What is required » When you copy the data, keep every line exactly as written and skip the pictures.

Data below »

....

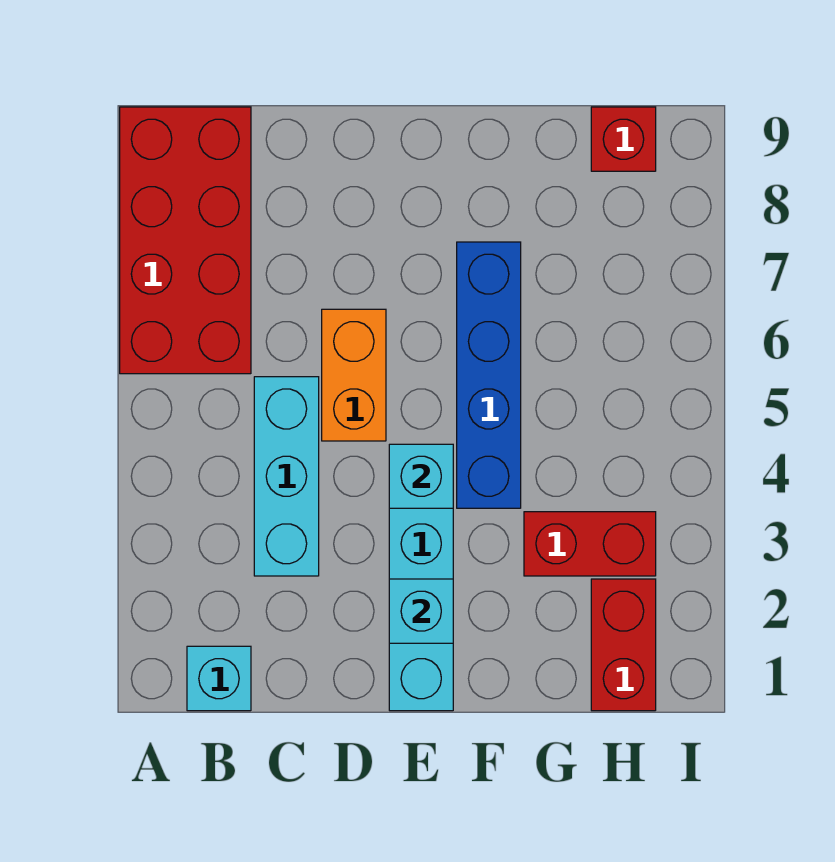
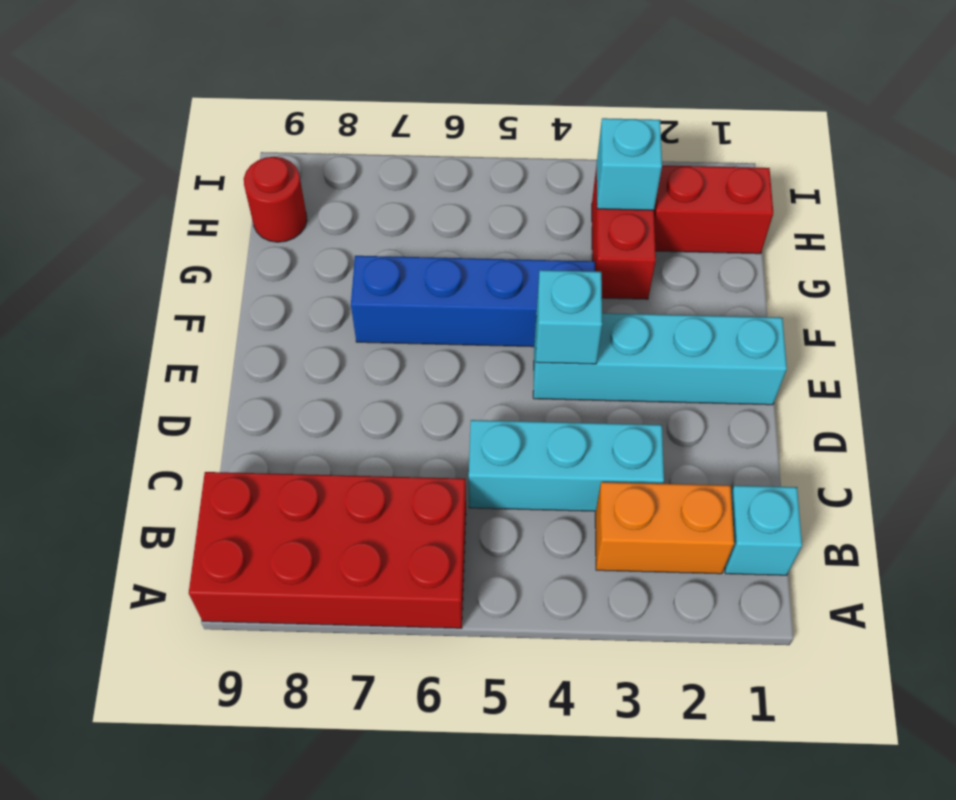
orange brick D5:D6 level 1 -> orange brick B2:B3 level 1
cyan brick E2 level 2 -> cyan brick H3 level 2
red brick H9 level 1 -> red round brick H9 level 1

....

Exercise answer »
orange brick D5:D6 level 1 -> orange brick B2:B3 level 1
cyan brick E2 level 2 -> cyan brick H3 level 2
red brick H9 level 1 -> red round brick H9 level 1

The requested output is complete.